Information provided
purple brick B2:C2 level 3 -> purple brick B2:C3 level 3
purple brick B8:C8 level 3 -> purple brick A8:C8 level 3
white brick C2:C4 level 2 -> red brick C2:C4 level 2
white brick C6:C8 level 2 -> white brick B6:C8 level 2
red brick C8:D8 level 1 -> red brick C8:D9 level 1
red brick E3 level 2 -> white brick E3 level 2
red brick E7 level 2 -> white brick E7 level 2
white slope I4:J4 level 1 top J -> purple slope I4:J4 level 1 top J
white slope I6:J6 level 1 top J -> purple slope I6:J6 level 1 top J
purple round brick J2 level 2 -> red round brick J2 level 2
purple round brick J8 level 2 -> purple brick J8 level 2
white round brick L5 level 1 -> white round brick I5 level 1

* * *

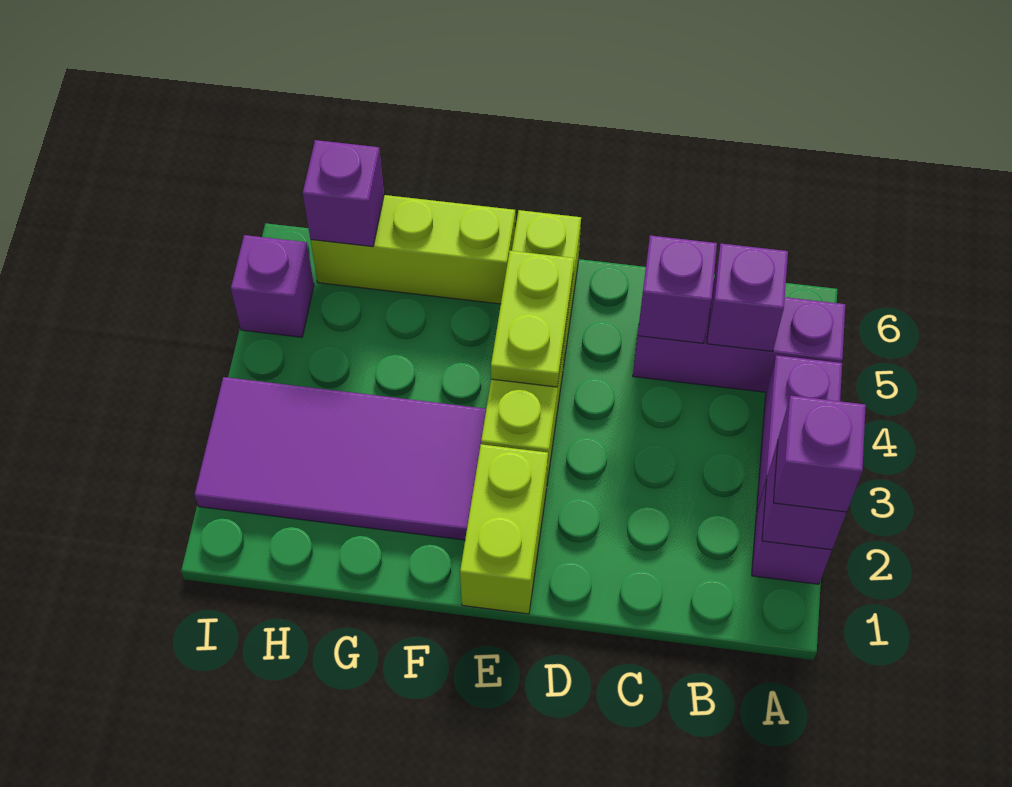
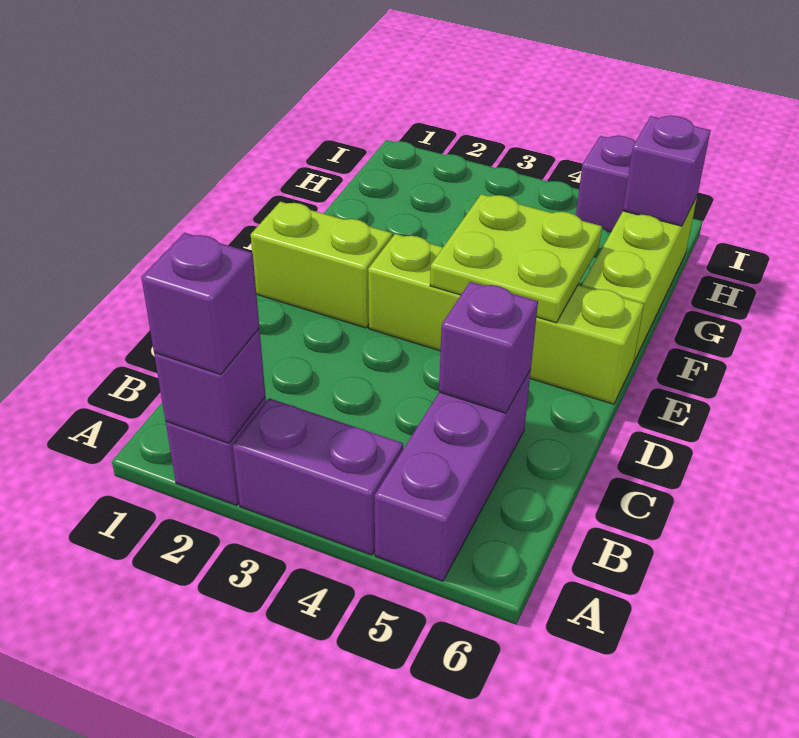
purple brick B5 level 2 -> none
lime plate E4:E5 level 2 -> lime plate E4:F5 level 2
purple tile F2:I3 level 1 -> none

Your instructions
Every line of the material above that has the string "round" needs pulling out.

Answer box
purple round brick J2 level 2 -> red round brick J2 level 2
purple round brick J8 level 2 -> purple brick J8 level 2
white round brick L5 level 1 -> white round brick I5 level 1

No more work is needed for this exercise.